[Items from a data source]
----

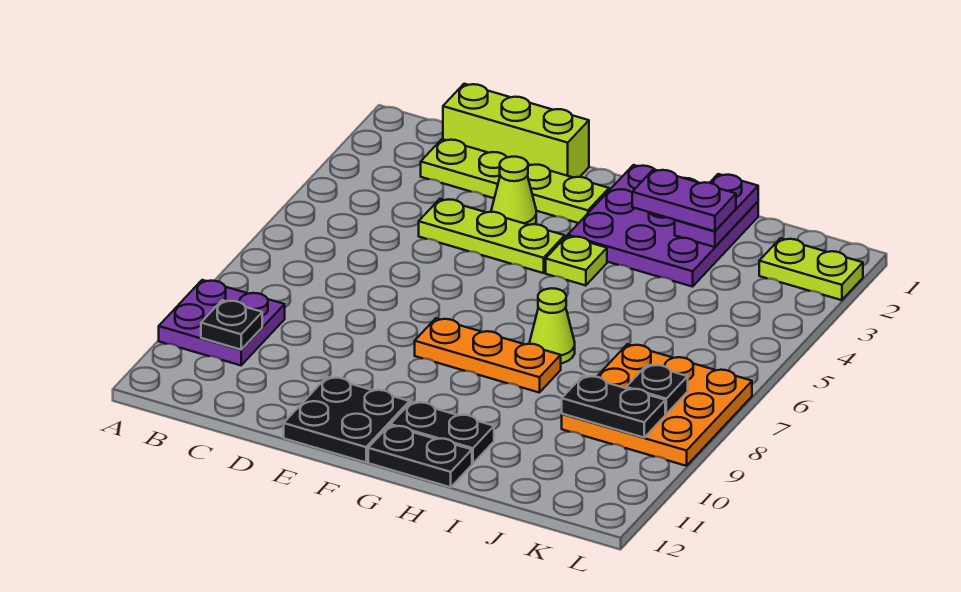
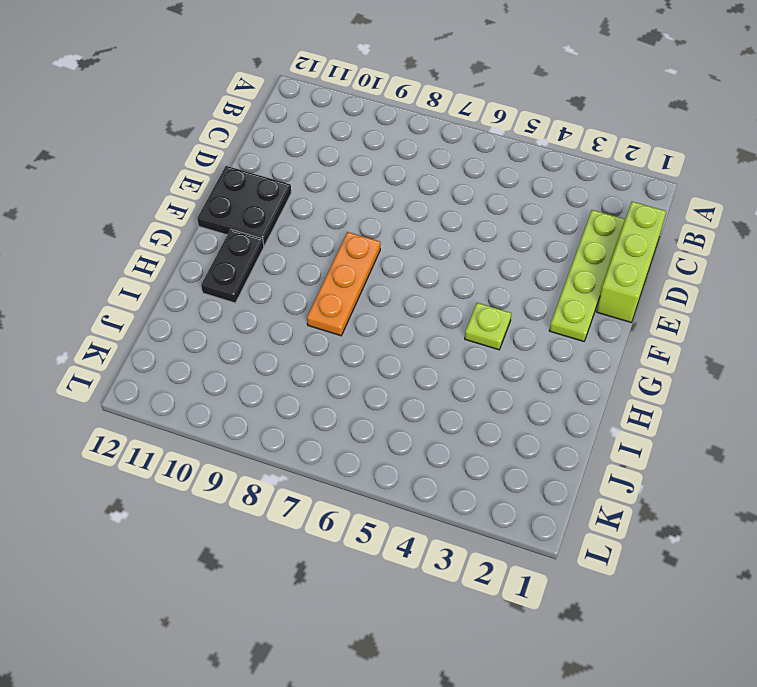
none -> purple plate A9:B10 level 1
none -> lime plate D4:F4 level 1
none -> lime cone E3 level 1

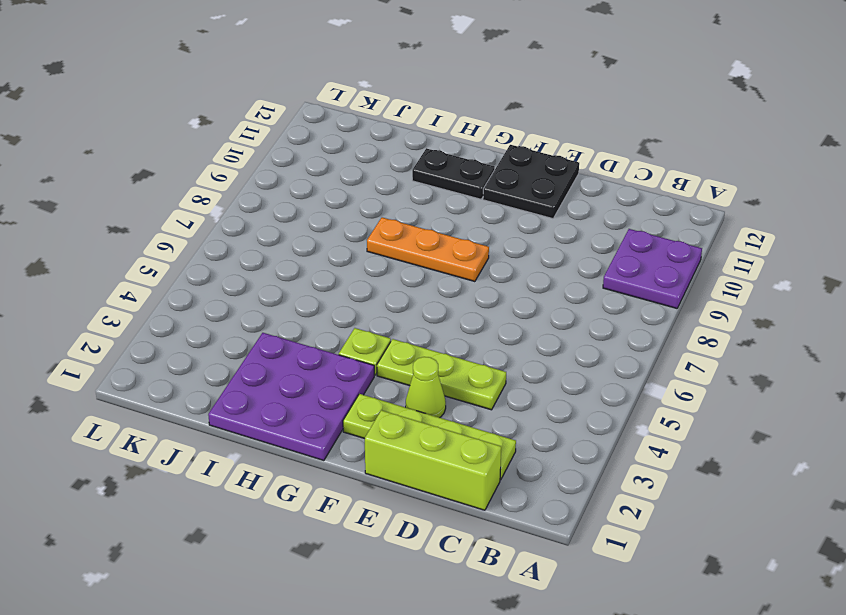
none -> black plate G12:H12 level 1
none -> lime cone H7 level 1
none -> orange plate J7:L9 level 1

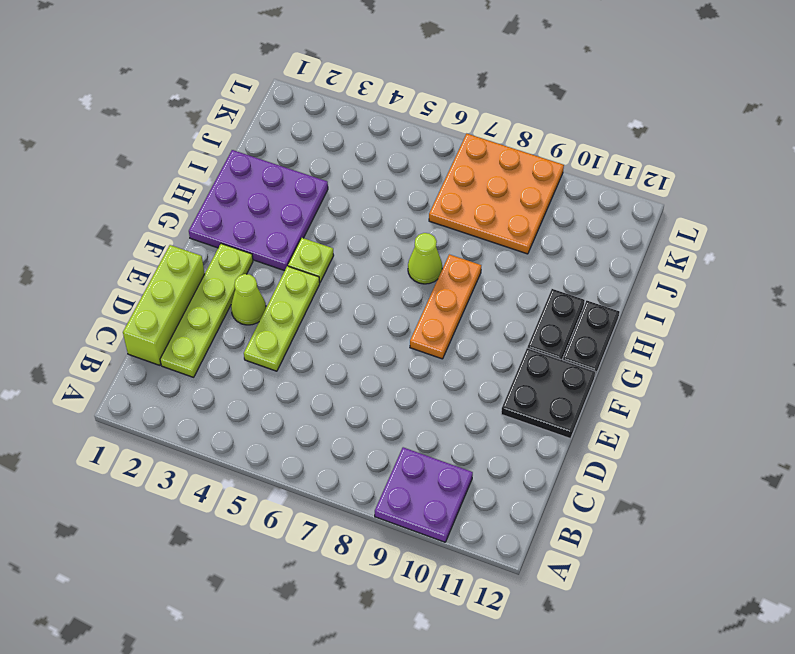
none -> lime plate K2:L2 level 1
none -> black plate B10 level 2
none -> purple plate I1:I2 level 2

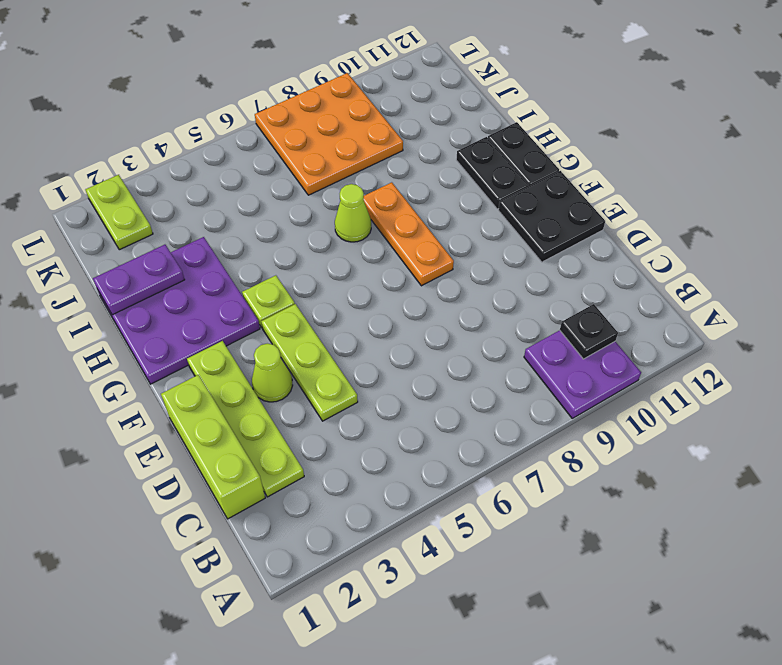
none -> black plate J9:K9 level 2
none -> black plate K8 level 2
none -> purple plate H2:I2 level 3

----

**What you need to do**
Pictures stay out of the copy; please restate every record above exactly.

**Task response**
none -> purple plate A9:B10 level 1
none -> lime plate D4:F4 level 1
none -> lime cone E3 level 1

none -> black plate G12:H12 level 1
none -> lime cone H7 level 1
none -> orange plate J7:L9 level 1

none -> lime plate K2:L2 level 1
none -> black plate B10 level 2
none -> purple plate I1:I2 level 2

none -> black plate J9:K9 level 2
none -> black plate K8 level 2
none -> purple plate H2:I2 level 3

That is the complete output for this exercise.